● What needs to be done
Within the entries below, the lines from the one with "GPS3 pin VCC: GND -> 5V" through the one with "RTC3 pin SCL: GP26 -> GP6" are to be set down exactly, both ends kept.

☆ ☆ ☆ ☆ ☆ ☆ ☆

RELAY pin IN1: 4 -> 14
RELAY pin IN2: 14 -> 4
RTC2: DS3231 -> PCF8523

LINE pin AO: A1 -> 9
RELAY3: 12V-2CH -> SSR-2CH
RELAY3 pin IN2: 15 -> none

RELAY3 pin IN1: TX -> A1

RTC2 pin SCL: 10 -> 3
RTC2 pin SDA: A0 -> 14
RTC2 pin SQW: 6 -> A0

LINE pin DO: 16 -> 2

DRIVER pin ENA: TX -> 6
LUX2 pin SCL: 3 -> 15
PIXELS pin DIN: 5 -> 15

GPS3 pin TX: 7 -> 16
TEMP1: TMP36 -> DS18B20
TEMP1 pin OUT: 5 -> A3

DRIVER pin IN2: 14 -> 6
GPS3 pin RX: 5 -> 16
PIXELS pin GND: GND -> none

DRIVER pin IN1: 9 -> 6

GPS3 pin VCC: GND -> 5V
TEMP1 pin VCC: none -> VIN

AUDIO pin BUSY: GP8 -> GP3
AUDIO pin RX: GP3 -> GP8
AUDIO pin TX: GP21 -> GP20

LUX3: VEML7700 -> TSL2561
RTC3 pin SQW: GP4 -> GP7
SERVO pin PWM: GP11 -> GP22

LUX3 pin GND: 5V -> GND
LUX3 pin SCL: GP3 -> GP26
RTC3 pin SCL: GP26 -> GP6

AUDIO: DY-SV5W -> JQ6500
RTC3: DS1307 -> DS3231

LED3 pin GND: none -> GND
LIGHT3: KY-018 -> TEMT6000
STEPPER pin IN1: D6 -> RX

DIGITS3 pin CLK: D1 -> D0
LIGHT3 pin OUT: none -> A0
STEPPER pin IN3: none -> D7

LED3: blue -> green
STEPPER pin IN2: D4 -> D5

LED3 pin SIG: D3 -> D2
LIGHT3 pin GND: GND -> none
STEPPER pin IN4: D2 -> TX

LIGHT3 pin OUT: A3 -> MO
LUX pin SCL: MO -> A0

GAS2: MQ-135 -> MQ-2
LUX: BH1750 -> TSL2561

☆ ☆ ☆ ☆ ☆ ☆ ☆

● Solution to this exercise
GPS3 pin VCC: GND -> 5V
TEMP1 pin VCC: none -> VIN

AUDIO pin BUSY: GP8 -> GP3
AUDIO pin RX: GP3 -> GP8
AUDIO pin TX: GP21 -> GP20

LUX3: VEML7700 -> TSL2561
RTC3 pin SQW: GP4 -> GP7
SERVO pin PWM: GP11 -> GP22

LUX3 pin GND: 5V -> GND
LUX3 pin SCL: GP3 -> GP26
RTC3 pin SCL: GP26 -> GP6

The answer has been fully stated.